- WORK REQUEST
What you produce should be every line from the data that includes "none".

- MATERIALS PROVIDED
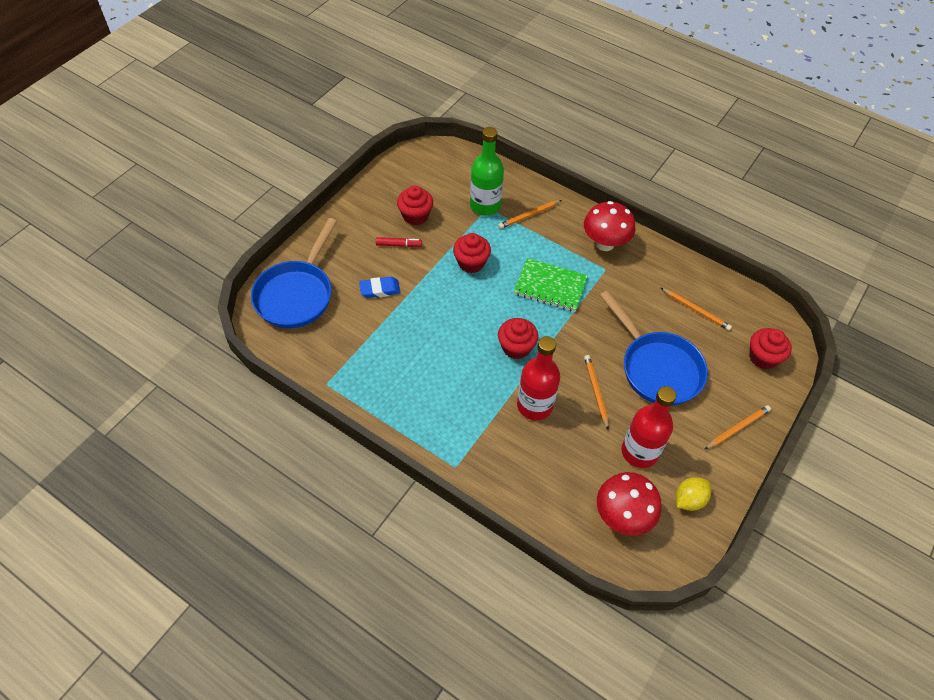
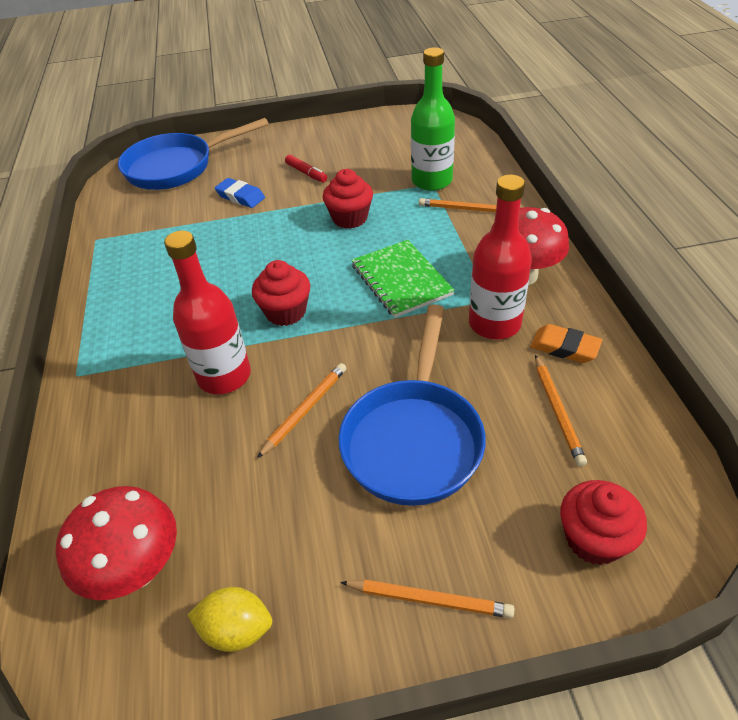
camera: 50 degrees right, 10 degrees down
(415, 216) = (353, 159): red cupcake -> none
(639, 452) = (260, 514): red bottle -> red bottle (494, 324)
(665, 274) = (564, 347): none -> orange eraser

--

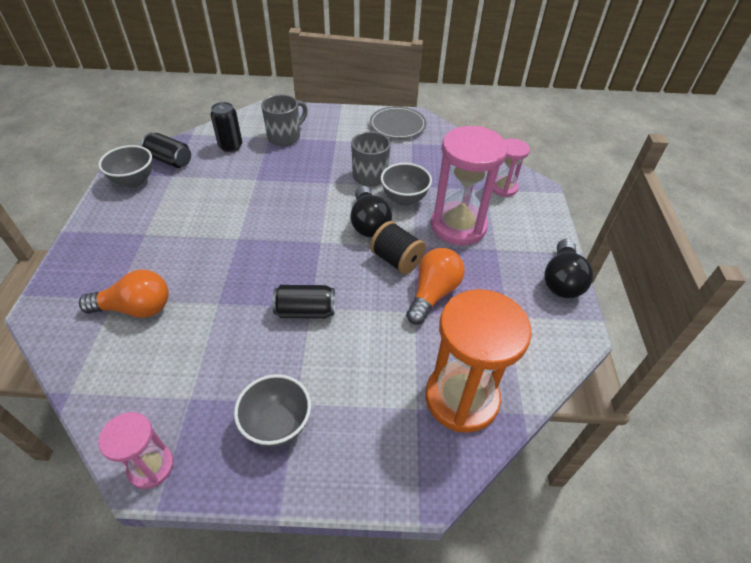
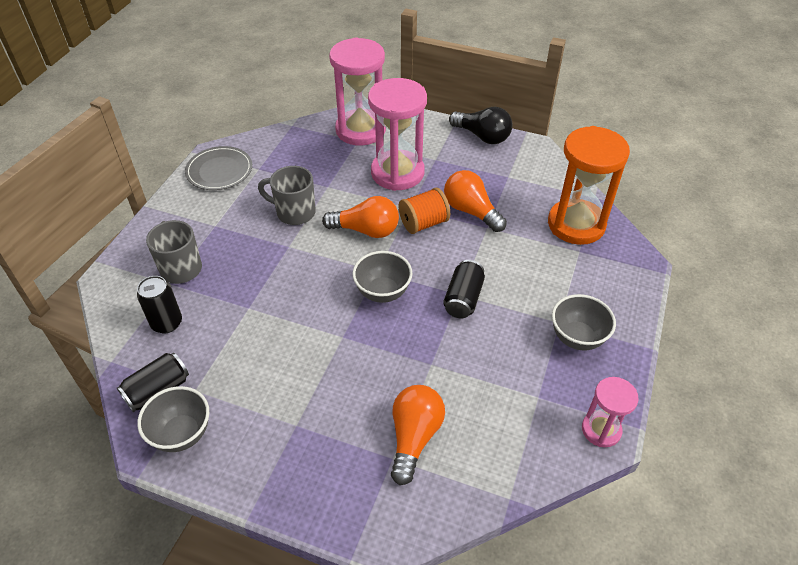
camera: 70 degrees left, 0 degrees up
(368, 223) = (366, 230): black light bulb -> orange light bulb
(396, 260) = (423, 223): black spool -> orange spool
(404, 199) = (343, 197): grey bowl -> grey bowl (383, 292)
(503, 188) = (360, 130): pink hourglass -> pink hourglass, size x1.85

- RESPONSE TO THE TASK
(415, 216) = (353, 159): red cupcake -> none
(665, 274) = (564, 347): none -> orange eraser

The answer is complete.